• What the exercise asks
Below are the records; copy each line in which "domina" can be found.
══════════
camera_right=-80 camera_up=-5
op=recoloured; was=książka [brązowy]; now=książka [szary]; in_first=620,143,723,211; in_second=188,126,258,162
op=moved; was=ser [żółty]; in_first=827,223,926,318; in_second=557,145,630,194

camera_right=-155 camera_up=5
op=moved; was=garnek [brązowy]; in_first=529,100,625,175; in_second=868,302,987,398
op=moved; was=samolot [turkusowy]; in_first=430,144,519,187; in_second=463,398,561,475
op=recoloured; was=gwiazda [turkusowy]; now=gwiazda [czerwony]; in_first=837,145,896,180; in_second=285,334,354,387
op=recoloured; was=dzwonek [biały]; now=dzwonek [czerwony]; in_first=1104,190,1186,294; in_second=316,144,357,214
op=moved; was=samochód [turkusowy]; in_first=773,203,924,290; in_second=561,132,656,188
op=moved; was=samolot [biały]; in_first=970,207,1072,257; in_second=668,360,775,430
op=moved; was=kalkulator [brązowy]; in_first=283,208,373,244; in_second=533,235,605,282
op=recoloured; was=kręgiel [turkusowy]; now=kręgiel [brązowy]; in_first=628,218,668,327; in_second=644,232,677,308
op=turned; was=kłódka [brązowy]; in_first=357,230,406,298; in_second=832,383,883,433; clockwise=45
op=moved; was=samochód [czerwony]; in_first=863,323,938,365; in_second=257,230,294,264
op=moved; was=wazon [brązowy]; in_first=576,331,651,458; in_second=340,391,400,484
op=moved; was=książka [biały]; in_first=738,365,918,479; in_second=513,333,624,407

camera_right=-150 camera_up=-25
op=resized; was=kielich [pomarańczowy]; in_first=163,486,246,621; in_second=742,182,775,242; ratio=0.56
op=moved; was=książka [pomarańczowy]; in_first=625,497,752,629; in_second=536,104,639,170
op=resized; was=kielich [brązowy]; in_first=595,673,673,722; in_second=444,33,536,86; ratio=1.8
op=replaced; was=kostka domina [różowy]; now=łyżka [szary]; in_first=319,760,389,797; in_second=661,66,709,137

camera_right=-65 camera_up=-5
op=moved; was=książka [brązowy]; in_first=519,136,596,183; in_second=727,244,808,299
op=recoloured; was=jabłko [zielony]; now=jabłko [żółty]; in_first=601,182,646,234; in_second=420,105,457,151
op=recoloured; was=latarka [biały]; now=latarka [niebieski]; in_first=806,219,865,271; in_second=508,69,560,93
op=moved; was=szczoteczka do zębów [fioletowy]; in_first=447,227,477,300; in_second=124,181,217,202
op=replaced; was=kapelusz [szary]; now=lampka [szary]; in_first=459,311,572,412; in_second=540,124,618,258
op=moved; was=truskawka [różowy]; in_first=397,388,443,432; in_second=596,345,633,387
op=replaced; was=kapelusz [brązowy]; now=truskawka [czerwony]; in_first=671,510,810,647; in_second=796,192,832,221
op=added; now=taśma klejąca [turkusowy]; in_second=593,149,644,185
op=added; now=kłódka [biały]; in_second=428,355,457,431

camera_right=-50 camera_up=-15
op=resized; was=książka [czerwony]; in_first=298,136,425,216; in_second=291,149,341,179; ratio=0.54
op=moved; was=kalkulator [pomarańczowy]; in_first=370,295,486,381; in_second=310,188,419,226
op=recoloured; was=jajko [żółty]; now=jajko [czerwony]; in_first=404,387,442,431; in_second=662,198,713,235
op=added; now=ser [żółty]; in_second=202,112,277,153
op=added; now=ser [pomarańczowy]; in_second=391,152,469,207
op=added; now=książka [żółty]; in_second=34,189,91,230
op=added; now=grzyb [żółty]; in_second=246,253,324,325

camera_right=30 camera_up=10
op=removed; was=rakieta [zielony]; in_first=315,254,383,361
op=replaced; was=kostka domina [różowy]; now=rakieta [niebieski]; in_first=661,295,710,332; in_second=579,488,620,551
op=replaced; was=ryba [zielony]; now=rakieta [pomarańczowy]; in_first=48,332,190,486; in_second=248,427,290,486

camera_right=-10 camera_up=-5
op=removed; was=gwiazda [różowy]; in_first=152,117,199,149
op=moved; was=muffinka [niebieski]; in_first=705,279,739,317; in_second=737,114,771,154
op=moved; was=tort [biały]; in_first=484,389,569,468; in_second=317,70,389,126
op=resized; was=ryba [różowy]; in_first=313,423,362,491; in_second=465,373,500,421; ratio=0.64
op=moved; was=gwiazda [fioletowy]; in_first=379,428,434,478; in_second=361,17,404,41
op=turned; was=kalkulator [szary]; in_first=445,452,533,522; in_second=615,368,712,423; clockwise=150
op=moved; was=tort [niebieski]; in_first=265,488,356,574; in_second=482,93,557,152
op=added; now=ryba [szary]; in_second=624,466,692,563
══════════
• Final answer
op=replaced; was=kostka domina [różowy]; now=łyżka [szary]; in_first=319,760,389,797; in_second=661,66,709,137
op=replaced; was=kostka domina [różowy]; now=rakieta [niebieski]; in_first=661,295,710,332; in_second=579,488,620,551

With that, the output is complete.